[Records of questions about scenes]
********

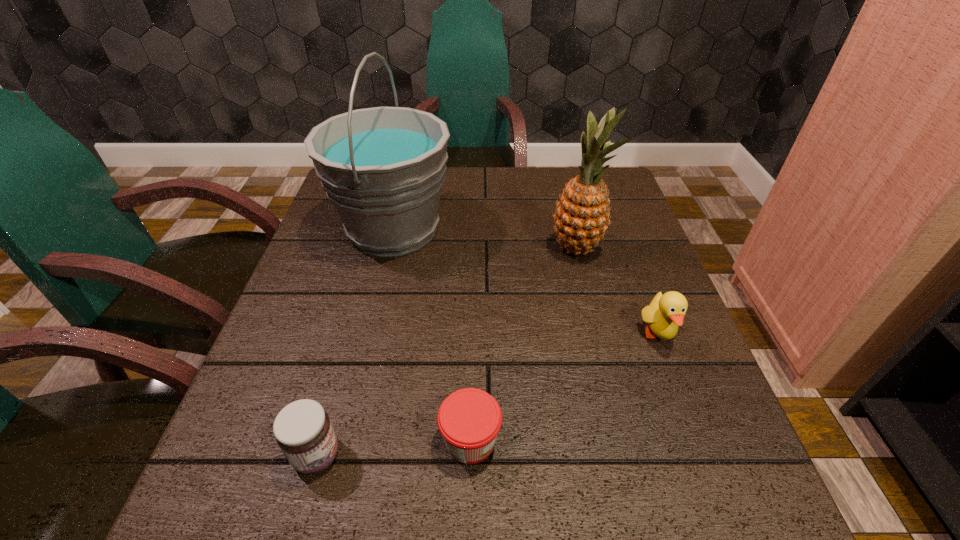
The image size is (960, 540). In order to click on object that is at the near left corner in this screenshot , I will do `click(303, 431)`.

The height and width of the screenshot is (540, 960). I want to click on blank space at the near edge, so click(x=628, y=533).

In the image, there is a desktop. Where is `vacant space at the left edge`? Image resolution: width=960 pixels, height=540 pixels. vacant space at the left edge is located at coordinates (320, 376).

You are a GUI agent. You are given a task and a screenshot of the screen. Output one action in this format:
    pyautogui.click(x=<x>, y=<y>)
    Task: Click on the vacant space at the right edge of the desktop
    
    Given the screenshot: What is the action you would take?
    pyautogui.click(x=628, y=218)

Locate an element on the screen. This screenshot has height=540, width=960. vacant space at the near left corner of the desktop is located at coordinates click(x=275, y=497).

Where is `free space at the far right corner`? The image size is (960, 540). free space at the far right corner is located at coordinates (623, 188).

The width and height of the screenshot is (960, 540). In order to click on free area in between the duckling and the bucket in this screenshot , I will do `click(526, 282)`.

Where is `free spot between the fourth shortest object and the shortest object`? The image size is (960, 540). free spot between the fourth shortest object and the shortest object is located at coordinates [523, 344].

Where is `vacant point located between the left jam and the right jam`? vacant point located between the left jam and the right jam is located at coordinates (394, 448).

Identify the location of blank region between the bucket and the third farthest object. This screenshot has height=540, width=960. (526, 282).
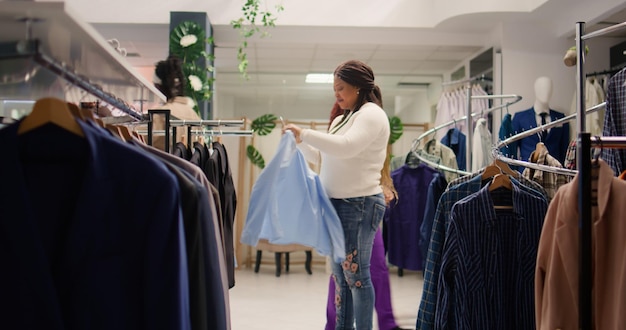
The image size is (626, 330). What are the coordinates of `ceiling tiles` in the screenshot? It's located at (290, 55).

********

Copy all of the data above word for word, omitting the pictures.

▸ **EXERCISE RESPONSE**
The image size is (960, 540). In order to click on object that is at the near left corner in this screenshot , I will do `click(303, 431)`.

The height and width of the screenshot is (540, 960). I want to click on blank space at the near edge, so click(x=628, y=533).

In the image, there is a desktop. Where is `vacant space at the left edge`? Image resolution: width=960 pixels, height=540 pixels. vacant space at the left edge is located at coordinates (320, 376).

You are a GUI agent. You are given a task and a screenshot of the screen. Output one action in this format:
    pyautogui.click(x=<x>, y=<y>)
    Task: Click on the vacant space at the right edge of the desktop
    
    Given the screenshot: What is the action you would take?
    pyautogui.click(x=628, y=218)

Locate an element on the screen. This screenshot has height=540, width=960. vacant space at the near left corner of the desktop is located at coordinates click(x=275, y=497).

Where is `free space at the far right corner`? The image size is (960, 540). free space at the far right corner is located at coordinates (623, 188).

The width and height of the screenshot is (960, 540). In order to click on free area in between the duckling and the bucket in this screenshot , I will do `click(526, 282)`.

Where is `free spot between the fourth shortest object and the shortest object`? The image size is (960, 540). free spot between the fourth shortest object and the shortest object is located at coordinates [523, 344].

Where is `vacant point located between the left jam and the right jam`? vacant point located between the left jam and the right jam is located at coordinates (394, 448).

Identify the location of blank region between the bucket and the third farthest object. This screenshot has height=540, width=960. (526, 282).
The image size is (626, 330). What are the coordinates of `ceiling tiles` in the screenshot? It's located at (290, 55).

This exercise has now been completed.